Segment Open
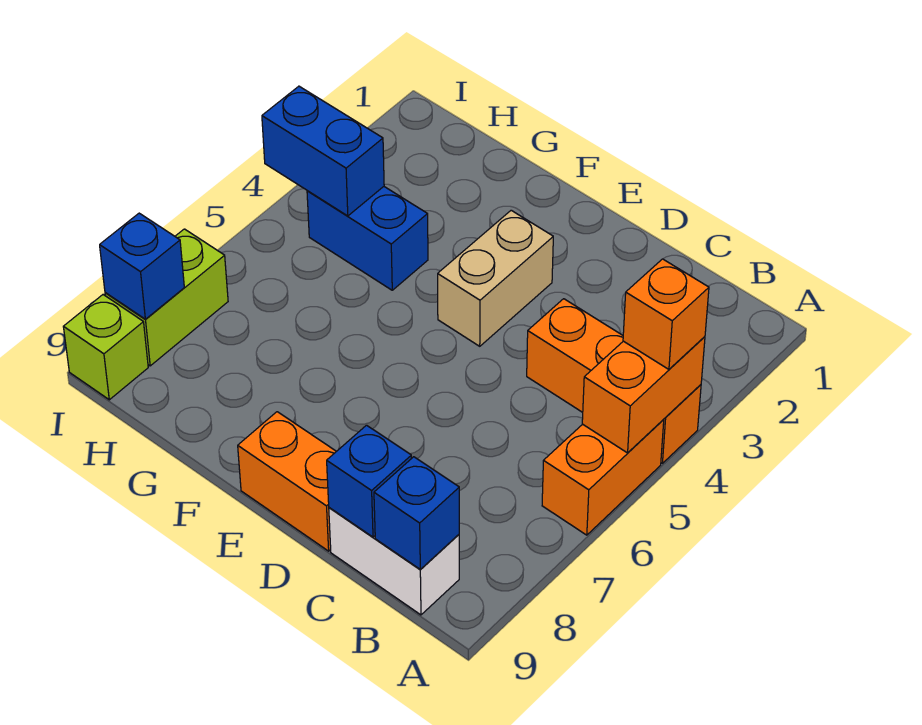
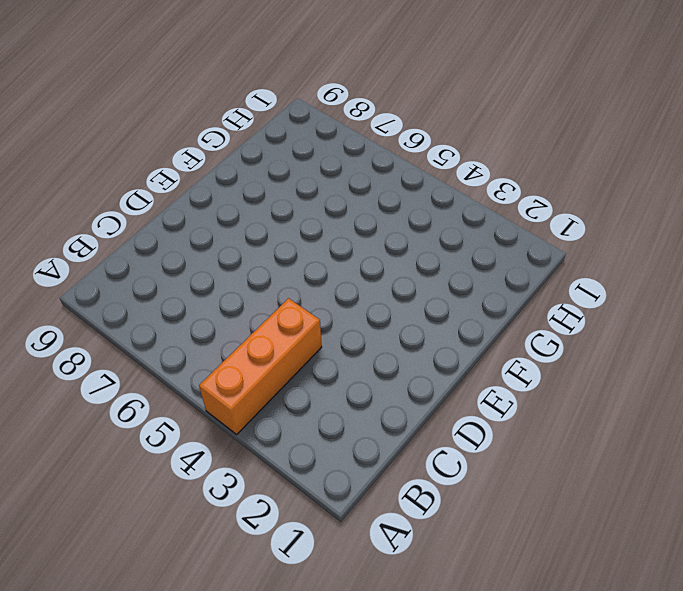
none -> orange 1x2 brick [542,419,664,535]
none -> white 1x2 brick [329,508,459,615]
none -> orange 1x2 brick [238,412,336,551]

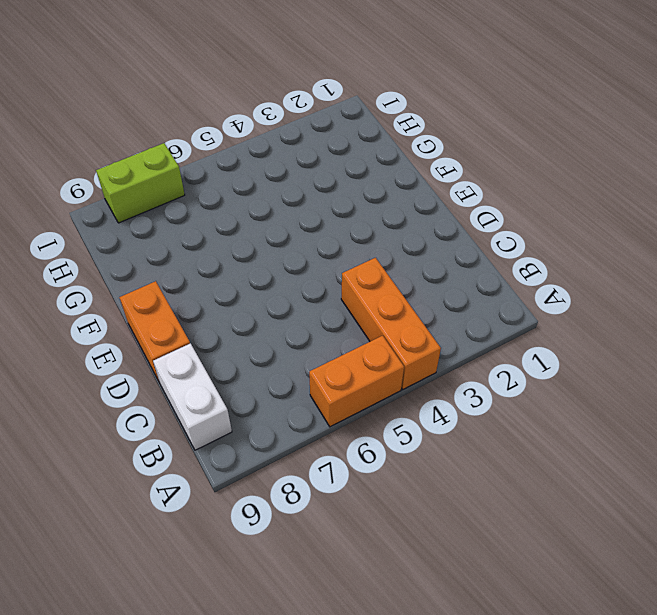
none -> tan 1x2 brick [438,210,553,346]
none -> blue 1x2 brick [307,187,428,290]
none -> lime 1x1 brick [63,295,148,400]

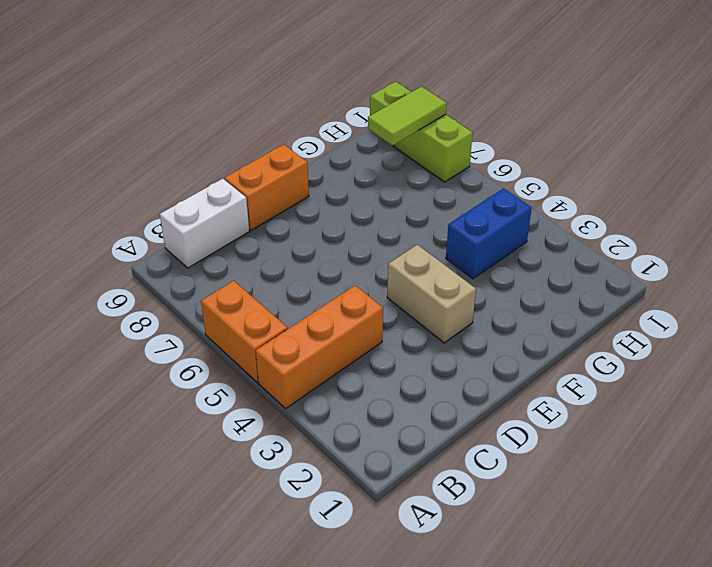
lime 1x2 tile [368,86,447,146] -> blue 1x1 brick [100,213,184,319]
none -> orange 1x2 brick [582,337,705,453]
none -> blue 1x1 brick [374,457,459,570]
none -> blue 1x1 brick [327,425,411,537]

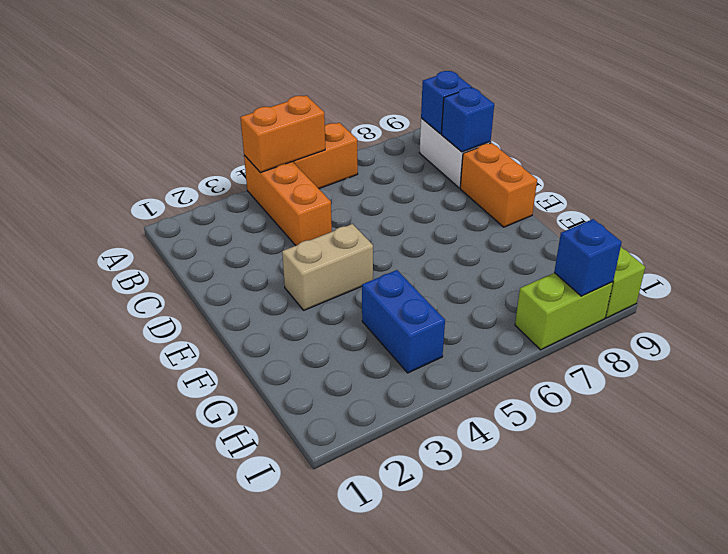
none -> blue 1x2 brick [262,86,384,216]
none -> orange 1x1 brick [623,259,709,369]

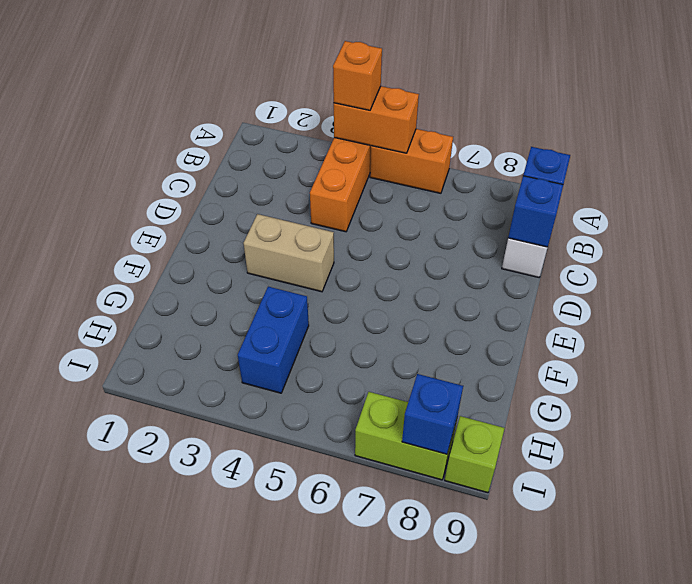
none -> orange 1x2 brick [238,412,336,551]
none -> blue 1x2 brick [262,86,384,216]

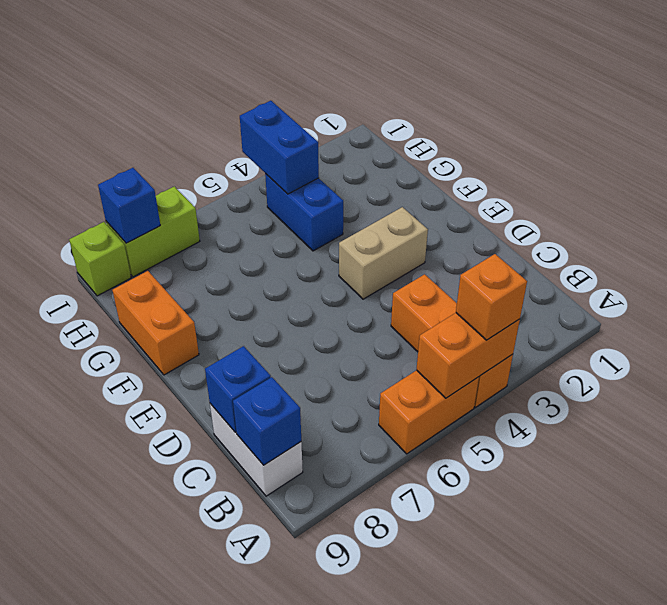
orange 1x2 brick [112,271,199,375] -> orange 1x2 brick moved to [238,412,336,551]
Segment Closed
* **WORK ORDER**
The records above, copied word for word without the pictures, are what should be output.

* **ANSWER SECTION**
none -> orange 1x2 brick [542,419,664,535]
none -> white 1x2 brick [329,508,459,615]
none -> orange 1x2 brick [238,412,336,551]

none -> tan 1x2 brick [438,210,553,346]
none -> blue 1x2 brick [307,187,428,290]
none -> lime 1x1 brick [63,295,148,400]

lime 1x2 tile [368,86,447,146] -> blue 1x1 brick [100,213,184,319]
none -> orange 1x2 brick [582,337,705,453]
none -> blue 1x1 brick [374,457,459,570]
none -> blue 1x1 brick [327,425,411,537]

none -> blue 1x2 brick [262,86,384,216]
none -> orange 1x1 brick [623,259,709,369]

none -> orange 1x2 brick [238,412,336,551]
none -> blue 1x2 brick [262,86,384,216]

orange 1x2 brick [112,271,199,375] -> orange 1x2 brick moved to [238,412,336,551]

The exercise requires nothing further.